Records from a data source:

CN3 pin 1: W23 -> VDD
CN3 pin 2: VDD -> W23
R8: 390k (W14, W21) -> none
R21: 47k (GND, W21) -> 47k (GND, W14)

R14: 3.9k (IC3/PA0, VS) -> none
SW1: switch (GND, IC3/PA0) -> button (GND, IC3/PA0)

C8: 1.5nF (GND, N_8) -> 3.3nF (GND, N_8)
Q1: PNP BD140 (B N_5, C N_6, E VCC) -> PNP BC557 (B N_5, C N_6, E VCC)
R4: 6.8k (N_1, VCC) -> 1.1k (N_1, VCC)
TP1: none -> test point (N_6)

Directions for this task:
Would you restate word for word every line from the one holding "SW1: switch (GND, IC3/PA0)" to the end of the entries, both ends included?

Reply to the task:
SW1: switch (GND, IC3/PA0) -> button (GND, IC3/PA0)

C8: 1.5nF (GND, N_8) -> 3.3nF (GND, N_8)
Q1: PNP BD140 (B N_5, C N_6, E VCC) -> PNP BC557 (B N_5, C N_6, E VCC)
R4: 6.8k (N_1, VCC) -> 1.1k (N_1, VCC)
TP1: none -> test point (N_6)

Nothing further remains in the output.